Task objective » Of all the lines in the entries below, give again exactly those starting at the line containing "red brick F1 level 1 ->" and ending at the line containing "none -> tan round brick A6 level 1", both ends included, and no others.

[Scene comparison data]

⁂

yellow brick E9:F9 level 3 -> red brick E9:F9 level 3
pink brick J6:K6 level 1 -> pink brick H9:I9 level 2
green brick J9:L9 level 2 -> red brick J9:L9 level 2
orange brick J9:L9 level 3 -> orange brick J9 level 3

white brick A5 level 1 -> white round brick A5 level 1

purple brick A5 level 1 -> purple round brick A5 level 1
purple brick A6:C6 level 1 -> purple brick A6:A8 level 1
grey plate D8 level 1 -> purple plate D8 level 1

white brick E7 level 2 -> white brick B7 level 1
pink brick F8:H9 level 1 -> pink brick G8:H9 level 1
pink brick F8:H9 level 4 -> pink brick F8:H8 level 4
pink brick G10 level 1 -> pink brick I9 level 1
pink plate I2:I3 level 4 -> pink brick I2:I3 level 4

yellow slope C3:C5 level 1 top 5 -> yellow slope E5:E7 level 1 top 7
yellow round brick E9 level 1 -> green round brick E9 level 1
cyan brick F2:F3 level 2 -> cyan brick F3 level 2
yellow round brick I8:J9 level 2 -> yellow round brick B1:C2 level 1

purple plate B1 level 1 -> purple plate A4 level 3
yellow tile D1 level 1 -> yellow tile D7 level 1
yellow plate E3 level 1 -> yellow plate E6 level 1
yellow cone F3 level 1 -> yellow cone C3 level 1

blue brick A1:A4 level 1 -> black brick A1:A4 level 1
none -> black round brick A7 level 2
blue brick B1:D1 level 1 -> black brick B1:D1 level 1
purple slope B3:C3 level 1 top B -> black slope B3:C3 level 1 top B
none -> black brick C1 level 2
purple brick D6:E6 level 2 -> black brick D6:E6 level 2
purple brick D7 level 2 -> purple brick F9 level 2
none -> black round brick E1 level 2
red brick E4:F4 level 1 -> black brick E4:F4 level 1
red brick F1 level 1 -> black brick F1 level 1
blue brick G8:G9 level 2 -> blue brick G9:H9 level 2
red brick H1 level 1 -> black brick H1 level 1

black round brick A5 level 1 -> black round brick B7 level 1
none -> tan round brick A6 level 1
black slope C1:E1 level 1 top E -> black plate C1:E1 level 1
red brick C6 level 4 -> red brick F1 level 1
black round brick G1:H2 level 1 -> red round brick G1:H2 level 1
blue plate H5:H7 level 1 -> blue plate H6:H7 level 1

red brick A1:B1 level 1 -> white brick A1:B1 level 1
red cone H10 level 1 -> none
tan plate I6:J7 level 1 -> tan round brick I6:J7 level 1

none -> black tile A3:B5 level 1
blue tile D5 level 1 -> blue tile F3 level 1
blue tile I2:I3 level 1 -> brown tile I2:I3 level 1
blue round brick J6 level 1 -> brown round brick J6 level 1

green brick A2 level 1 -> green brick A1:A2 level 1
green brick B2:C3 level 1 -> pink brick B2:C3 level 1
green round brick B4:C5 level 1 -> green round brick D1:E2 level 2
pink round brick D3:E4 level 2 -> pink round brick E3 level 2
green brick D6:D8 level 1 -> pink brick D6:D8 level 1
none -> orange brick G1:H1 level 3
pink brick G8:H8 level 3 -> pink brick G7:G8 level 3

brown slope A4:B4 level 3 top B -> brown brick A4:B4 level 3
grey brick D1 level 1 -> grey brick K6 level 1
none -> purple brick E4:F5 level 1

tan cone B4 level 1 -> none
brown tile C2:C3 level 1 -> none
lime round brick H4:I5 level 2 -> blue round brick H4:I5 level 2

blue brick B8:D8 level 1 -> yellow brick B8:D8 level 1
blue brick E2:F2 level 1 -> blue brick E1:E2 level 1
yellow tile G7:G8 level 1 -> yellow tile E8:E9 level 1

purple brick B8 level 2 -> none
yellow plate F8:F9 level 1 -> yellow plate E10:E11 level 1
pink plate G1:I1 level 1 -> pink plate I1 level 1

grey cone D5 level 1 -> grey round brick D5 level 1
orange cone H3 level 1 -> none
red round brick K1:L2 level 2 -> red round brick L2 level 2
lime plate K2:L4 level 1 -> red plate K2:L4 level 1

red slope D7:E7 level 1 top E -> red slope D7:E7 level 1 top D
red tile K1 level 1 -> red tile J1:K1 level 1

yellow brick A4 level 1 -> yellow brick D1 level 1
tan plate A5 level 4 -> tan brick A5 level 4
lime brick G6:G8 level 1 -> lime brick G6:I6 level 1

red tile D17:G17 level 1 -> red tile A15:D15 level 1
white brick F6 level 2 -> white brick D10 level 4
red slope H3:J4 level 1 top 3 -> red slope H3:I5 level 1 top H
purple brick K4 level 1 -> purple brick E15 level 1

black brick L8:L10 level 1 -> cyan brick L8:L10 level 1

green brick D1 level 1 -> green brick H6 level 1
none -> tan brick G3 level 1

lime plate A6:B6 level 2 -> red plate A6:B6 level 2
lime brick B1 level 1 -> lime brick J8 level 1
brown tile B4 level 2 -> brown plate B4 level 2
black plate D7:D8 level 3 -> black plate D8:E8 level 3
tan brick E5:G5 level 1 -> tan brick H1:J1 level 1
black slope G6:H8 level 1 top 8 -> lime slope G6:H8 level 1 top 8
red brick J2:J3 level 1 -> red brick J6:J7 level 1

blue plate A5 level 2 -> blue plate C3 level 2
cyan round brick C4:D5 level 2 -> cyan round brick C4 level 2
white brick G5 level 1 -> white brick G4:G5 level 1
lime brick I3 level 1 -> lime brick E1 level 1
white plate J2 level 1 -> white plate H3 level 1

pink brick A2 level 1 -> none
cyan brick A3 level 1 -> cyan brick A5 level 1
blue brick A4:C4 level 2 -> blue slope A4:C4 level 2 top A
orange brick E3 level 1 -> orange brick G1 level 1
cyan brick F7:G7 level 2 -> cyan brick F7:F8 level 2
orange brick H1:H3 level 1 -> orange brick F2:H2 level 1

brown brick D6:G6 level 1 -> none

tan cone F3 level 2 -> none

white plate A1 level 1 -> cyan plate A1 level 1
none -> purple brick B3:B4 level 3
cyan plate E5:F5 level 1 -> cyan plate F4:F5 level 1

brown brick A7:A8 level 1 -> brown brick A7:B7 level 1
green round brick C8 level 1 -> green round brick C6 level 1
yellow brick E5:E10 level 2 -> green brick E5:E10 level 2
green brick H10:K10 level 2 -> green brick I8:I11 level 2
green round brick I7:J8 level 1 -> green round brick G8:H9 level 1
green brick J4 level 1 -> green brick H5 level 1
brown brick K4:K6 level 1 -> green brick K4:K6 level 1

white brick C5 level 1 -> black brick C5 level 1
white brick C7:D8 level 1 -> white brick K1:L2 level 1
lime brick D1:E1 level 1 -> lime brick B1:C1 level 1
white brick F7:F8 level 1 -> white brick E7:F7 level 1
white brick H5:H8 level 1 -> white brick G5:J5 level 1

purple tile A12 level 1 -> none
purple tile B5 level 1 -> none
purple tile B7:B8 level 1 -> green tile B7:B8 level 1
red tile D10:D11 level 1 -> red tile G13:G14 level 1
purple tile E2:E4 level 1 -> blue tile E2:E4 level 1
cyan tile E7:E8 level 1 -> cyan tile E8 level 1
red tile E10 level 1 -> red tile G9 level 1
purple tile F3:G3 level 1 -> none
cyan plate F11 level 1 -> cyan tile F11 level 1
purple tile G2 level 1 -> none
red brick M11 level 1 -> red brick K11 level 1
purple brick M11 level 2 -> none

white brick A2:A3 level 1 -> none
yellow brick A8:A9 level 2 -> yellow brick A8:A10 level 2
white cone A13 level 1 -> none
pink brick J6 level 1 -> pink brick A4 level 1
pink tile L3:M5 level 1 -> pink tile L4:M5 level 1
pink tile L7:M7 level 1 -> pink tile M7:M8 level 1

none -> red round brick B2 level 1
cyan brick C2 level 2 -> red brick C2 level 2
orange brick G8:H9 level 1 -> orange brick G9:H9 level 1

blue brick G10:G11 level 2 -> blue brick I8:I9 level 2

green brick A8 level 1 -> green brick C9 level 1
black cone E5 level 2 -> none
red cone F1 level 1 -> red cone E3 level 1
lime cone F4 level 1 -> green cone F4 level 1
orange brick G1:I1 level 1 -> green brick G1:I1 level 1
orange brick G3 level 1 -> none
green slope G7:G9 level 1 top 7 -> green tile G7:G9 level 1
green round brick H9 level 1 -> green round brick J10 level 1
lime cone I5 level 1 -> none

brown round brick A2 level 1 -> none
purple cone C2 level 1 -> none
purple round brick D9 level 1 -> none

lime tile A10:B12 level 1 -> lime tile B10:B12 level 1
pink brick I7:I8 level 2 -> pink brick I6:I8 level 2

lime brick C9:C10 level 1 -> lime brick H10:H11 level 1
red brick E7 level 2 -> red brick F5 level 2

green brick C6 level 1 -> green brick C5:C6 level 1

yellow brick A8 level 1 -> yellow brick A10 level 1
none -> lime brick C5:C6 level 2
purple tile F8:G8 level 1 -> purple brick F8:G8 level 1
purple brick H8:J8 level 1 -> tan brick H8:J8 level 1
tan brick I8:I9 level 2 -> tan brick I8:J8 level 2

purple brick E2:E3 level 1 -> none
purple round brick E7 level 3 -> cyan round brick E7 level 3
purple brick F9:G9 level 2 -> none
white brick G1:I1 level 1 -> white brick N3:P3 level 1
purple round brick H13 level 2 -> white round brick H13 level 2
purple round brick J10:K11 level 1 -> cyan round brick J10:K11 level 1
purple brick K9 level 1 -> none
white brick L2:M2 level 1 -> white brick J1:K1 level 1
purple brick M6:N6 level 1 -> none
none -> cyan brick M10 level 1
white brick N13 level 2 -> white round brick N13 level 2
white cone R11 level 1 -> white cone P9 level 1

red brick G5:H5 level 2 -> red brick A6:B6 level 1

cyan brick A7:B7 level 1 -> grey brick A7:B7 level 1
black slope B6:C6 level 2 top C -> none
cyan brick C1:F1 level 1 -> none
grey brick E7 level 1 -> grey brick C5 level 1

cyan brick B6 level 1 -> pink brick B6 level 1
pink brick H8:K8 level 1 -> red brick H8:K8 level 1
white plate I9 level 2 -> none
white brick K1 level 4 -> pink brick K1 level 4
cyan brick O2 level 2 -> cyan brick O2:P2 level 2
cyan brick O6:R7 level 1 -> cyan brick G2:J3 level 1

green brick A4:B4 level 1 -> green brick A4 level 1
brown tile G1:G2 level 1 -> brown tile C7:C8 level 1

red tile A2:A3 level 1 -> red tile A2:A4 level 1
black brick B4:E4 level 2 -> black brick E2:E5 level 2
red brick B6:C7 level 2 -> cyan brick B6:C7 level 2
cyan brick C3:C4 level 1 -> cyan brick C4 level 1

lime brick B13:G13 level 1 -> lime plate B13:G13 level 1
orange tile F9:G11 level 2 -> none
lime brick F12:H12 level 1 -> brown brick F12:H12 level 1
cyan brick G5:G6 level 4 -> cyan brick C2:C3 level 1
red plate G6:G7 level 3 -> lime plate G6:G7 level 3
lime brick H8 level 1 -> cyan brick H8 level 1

⁂

Answer to this problem »
red brick F1 level 1 -> black brick F1 level 1
blue brick G8:G9 level 2 -> blue brick G9:H9 level 2
red brick H1 level 1 -> black brick H1 level 1

black round brick A5 level 1 -> black round brick B7 level 1
none -> tan round brick A6 level 1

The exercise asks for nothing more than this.